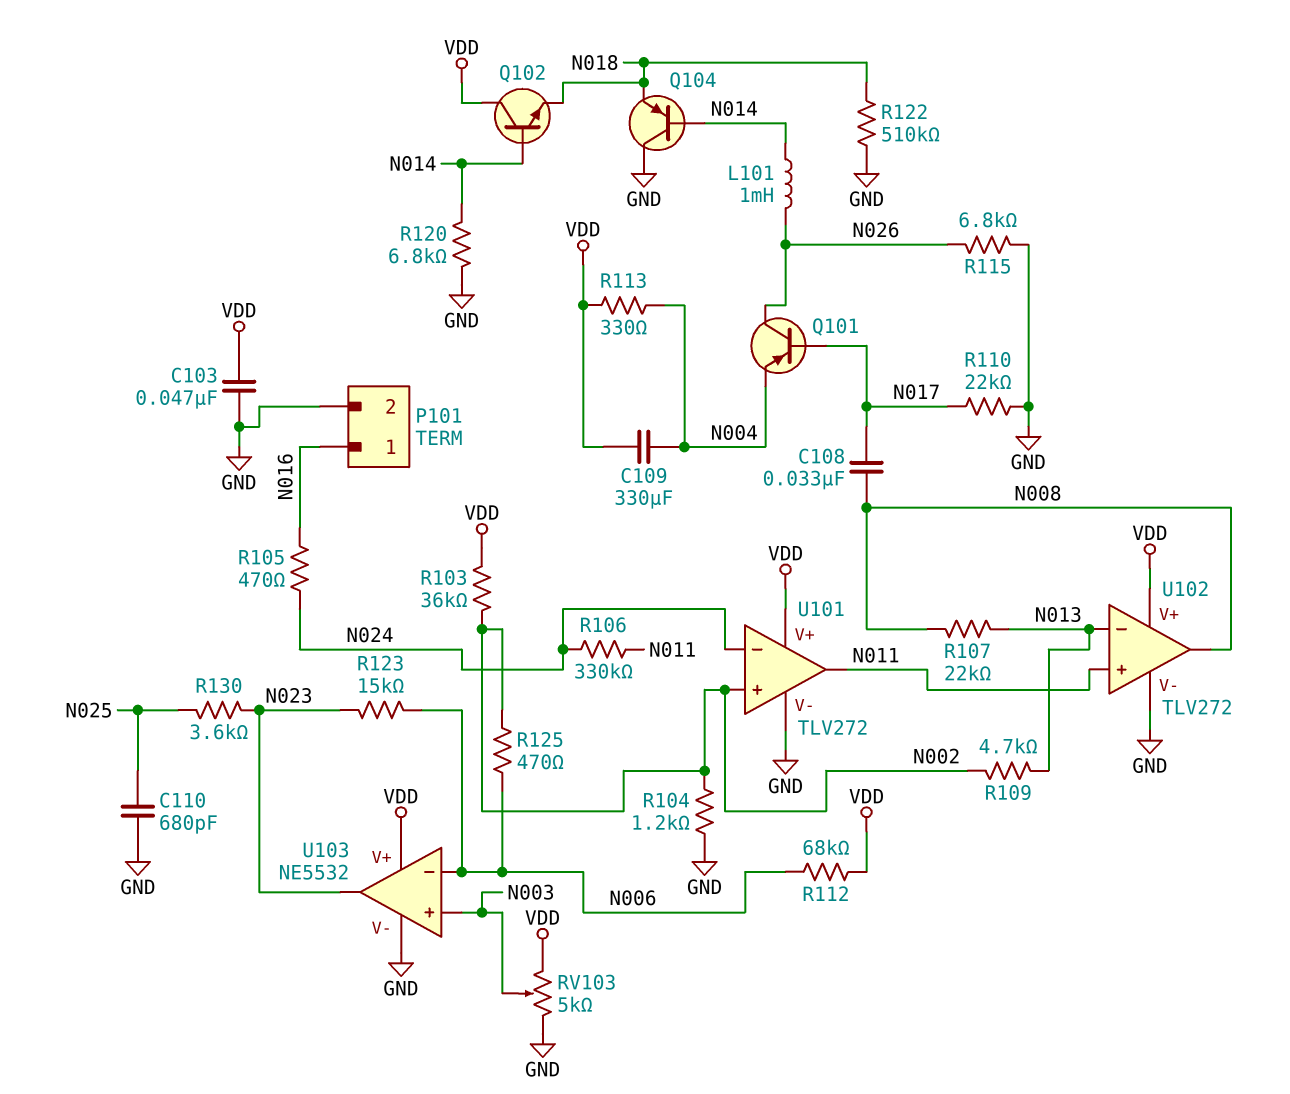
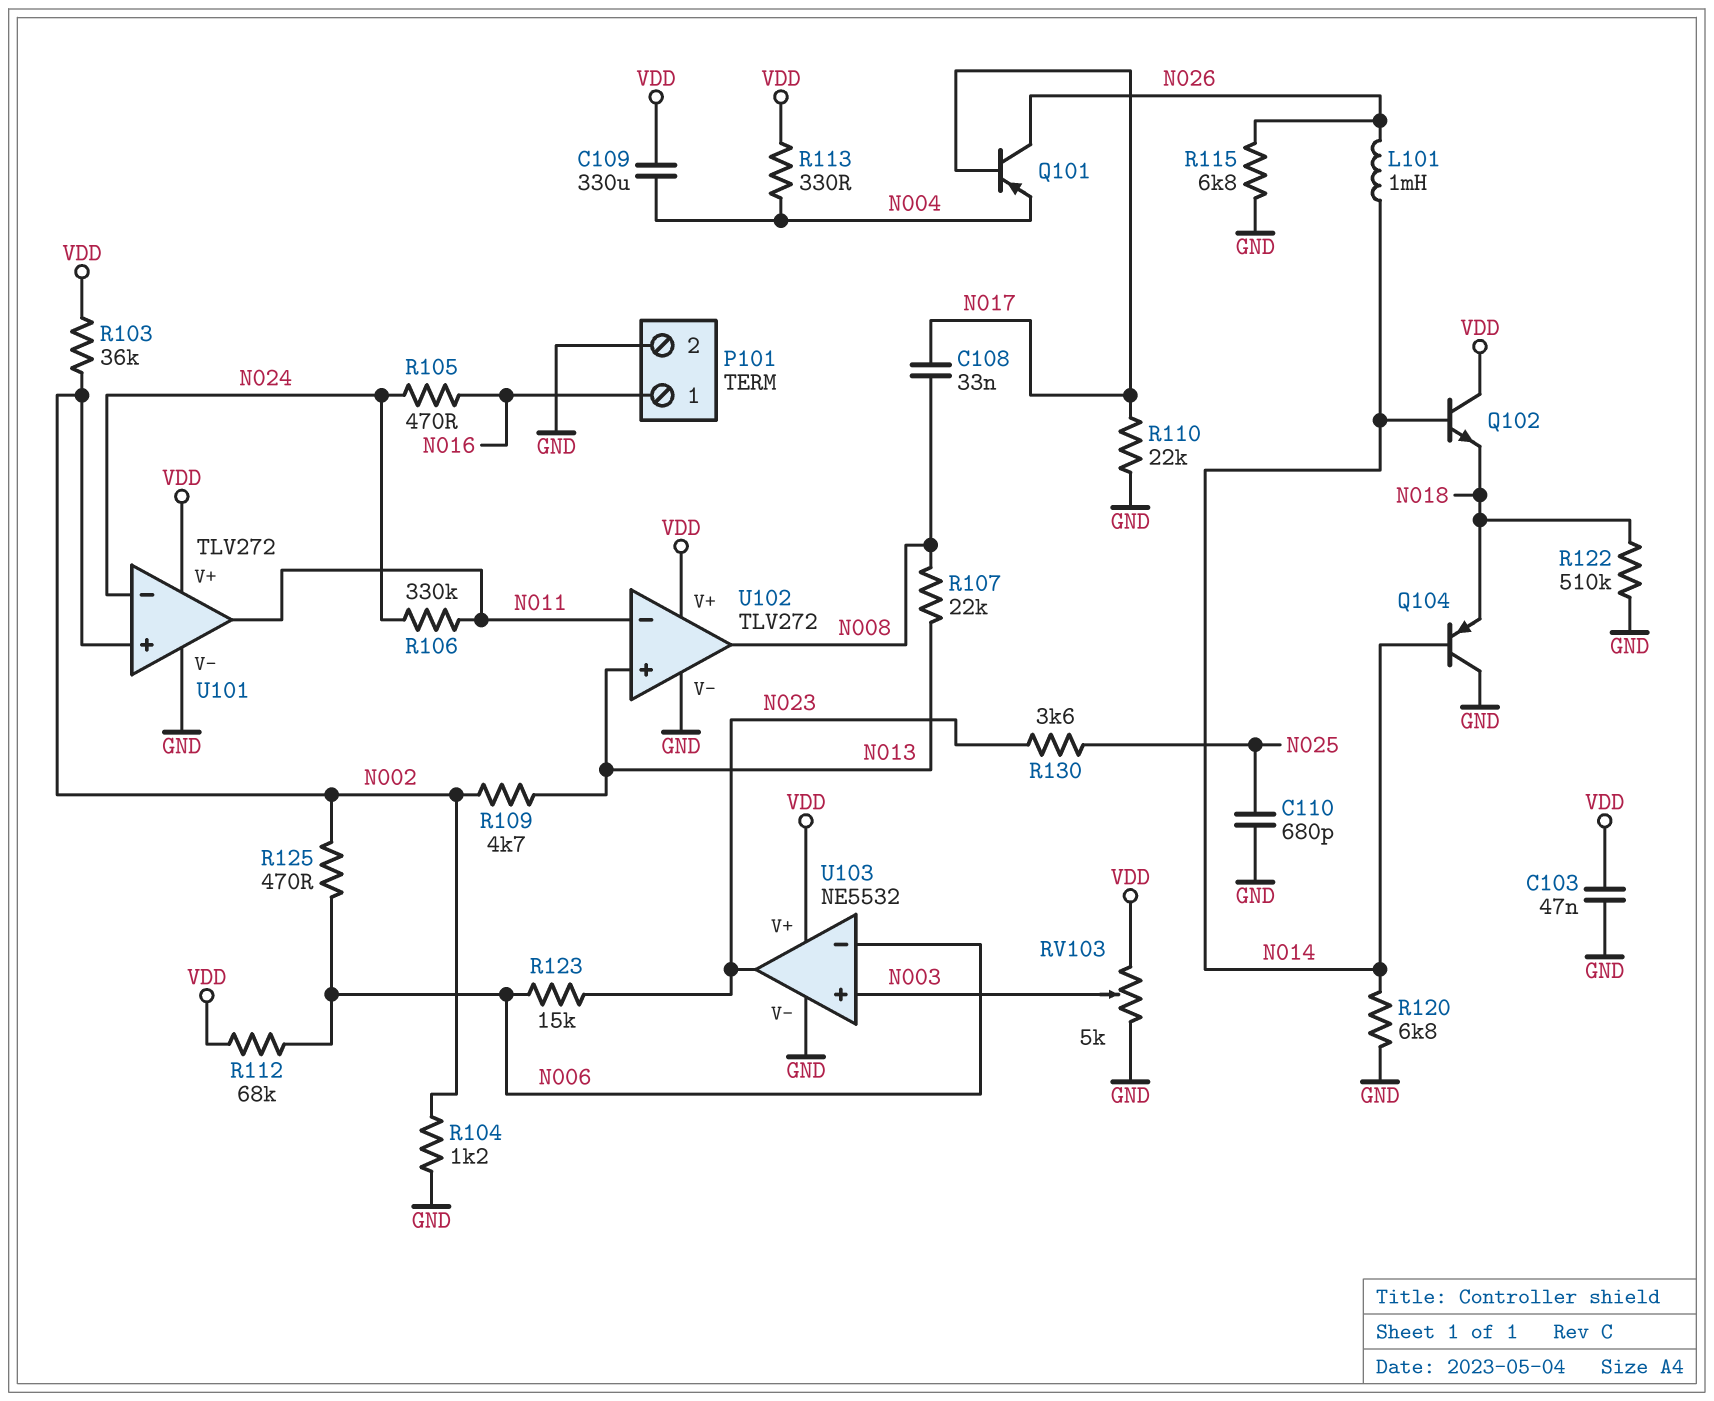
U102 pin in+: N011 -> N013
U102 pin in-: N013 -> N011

*-*-*

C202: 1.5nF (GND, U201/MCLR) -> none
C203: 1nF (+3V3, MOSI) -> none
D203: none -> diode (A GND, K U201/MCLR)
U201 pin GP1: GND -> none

*-*-*

# WORK INSTRUCTIONS:
Note how many lines in the material contain the string "none", and give that number alone.

# YOUR SOLUTION:
4